(Dataset entries)

● ● ● ● ●

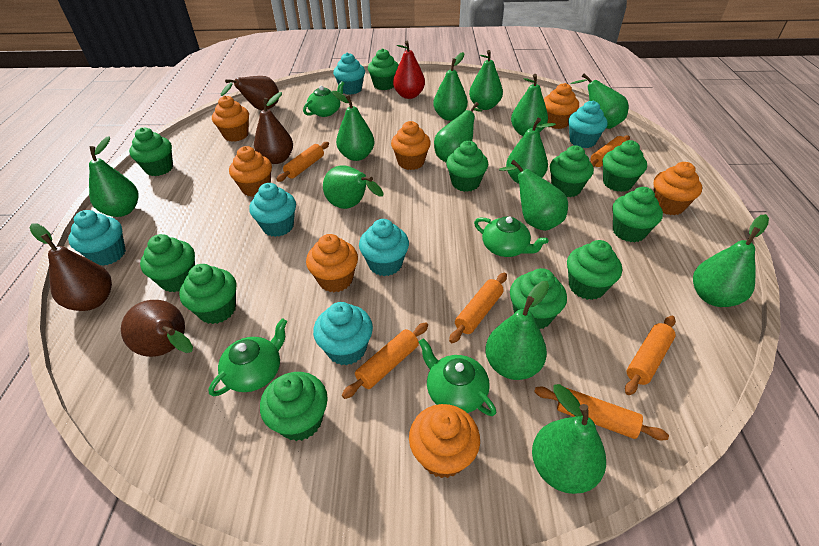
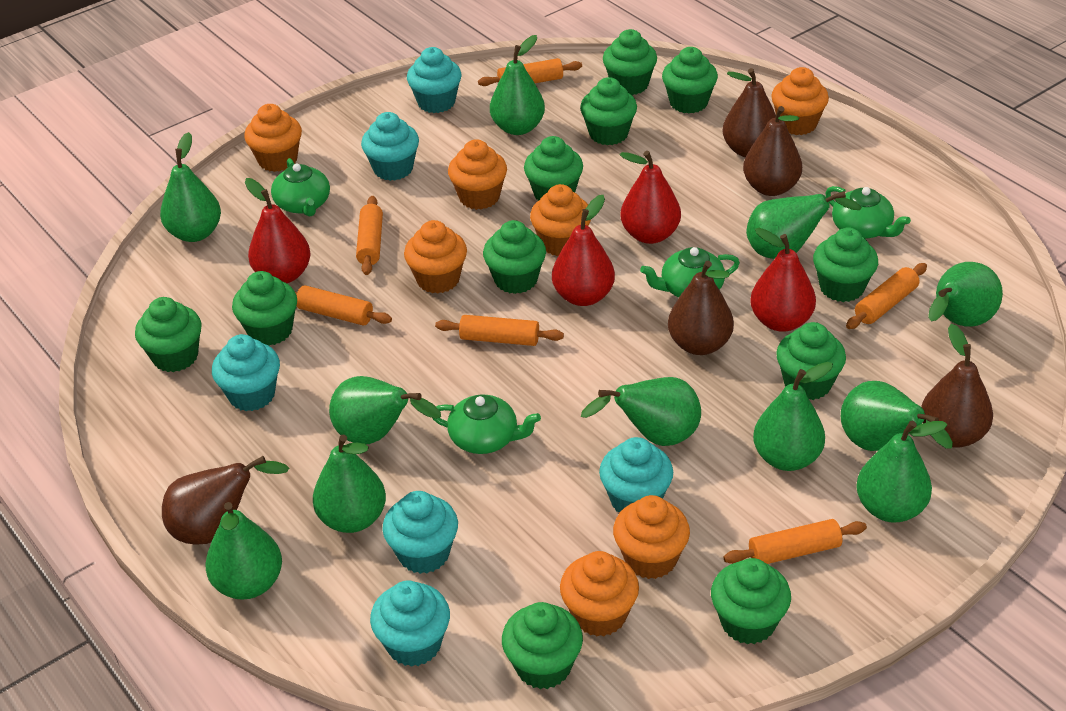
brown pear: 4 -> 5
green pear: 13 -> 11
red pear: 1 -> 4

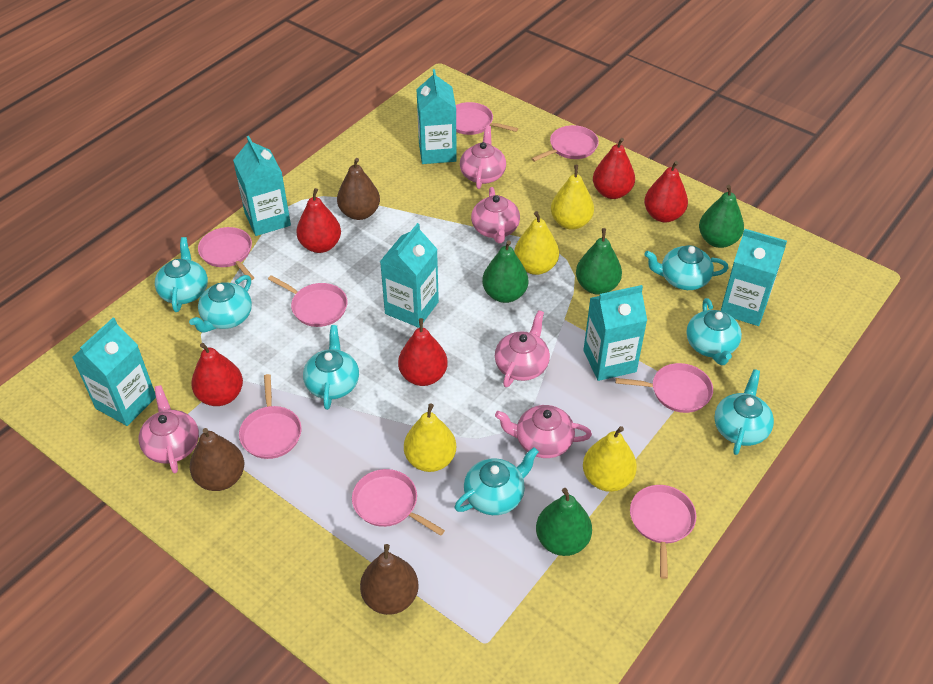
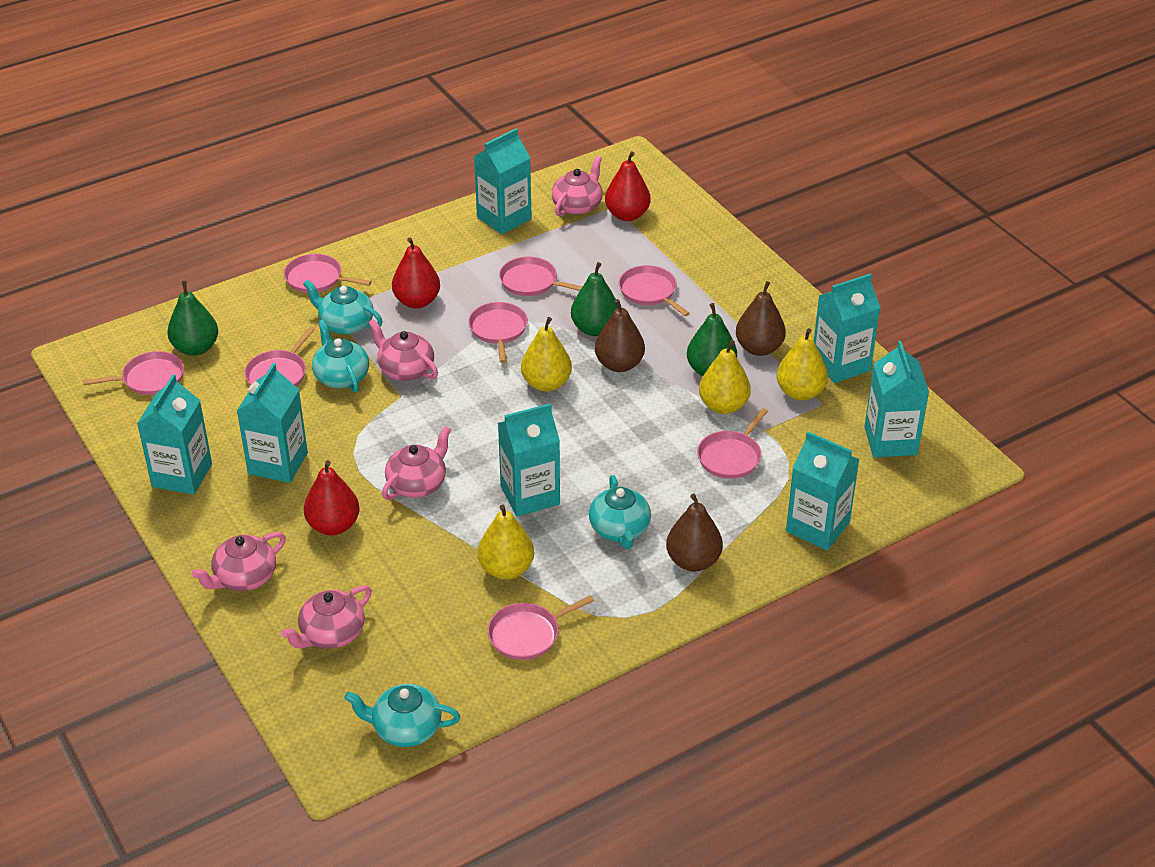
green pear: 4 -> 3
red pear: 5 -> 3
turquoise carton: 6 -> 7
turquoise teapot: 7 -> 4

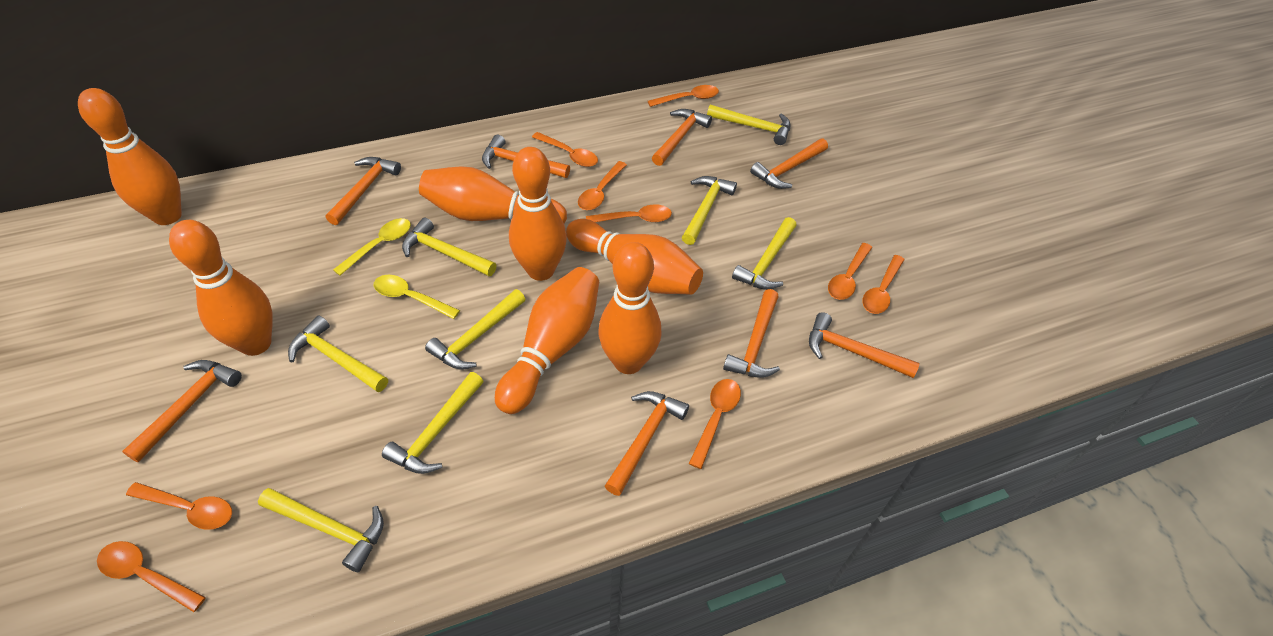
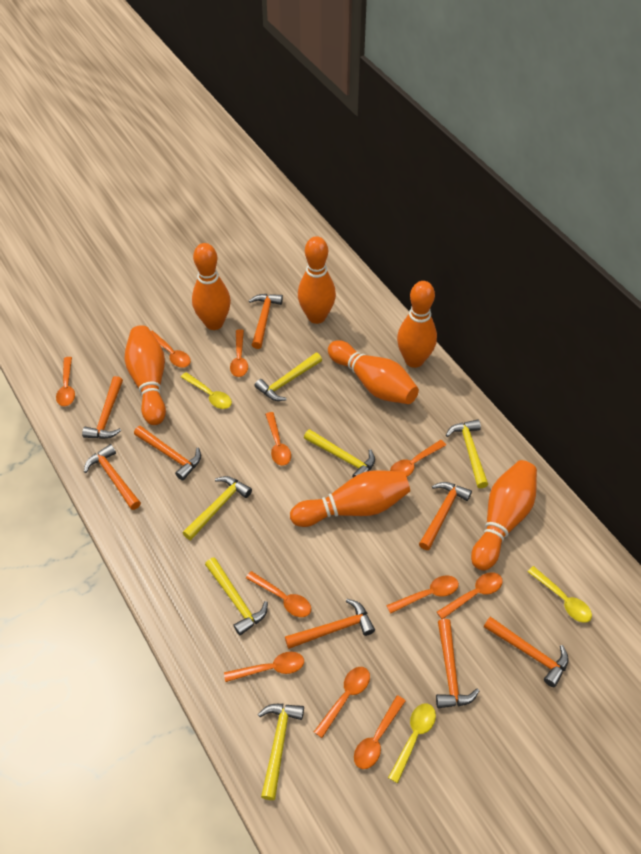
orange spoon: 9 -> 11
yellow hammer: 8 -> 6
yellow spoon: 2 -> 3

● ● ● ● ●

What you return should match the records above word for word, minus the pictures.

TASK OUTPUT:
brown pear: 4 -> 5
green pear: 13 -> 11
red pear: 1 -> 4

green pear: 4 -> 3
red pear: 5 -> 3
turquoise carton: 6 -> 7
turquoise teapot: 7 -> 4

orange spoon: 9 -> 11
yellow hammer: 8 -> 6
yellow spoon: 2 -> 3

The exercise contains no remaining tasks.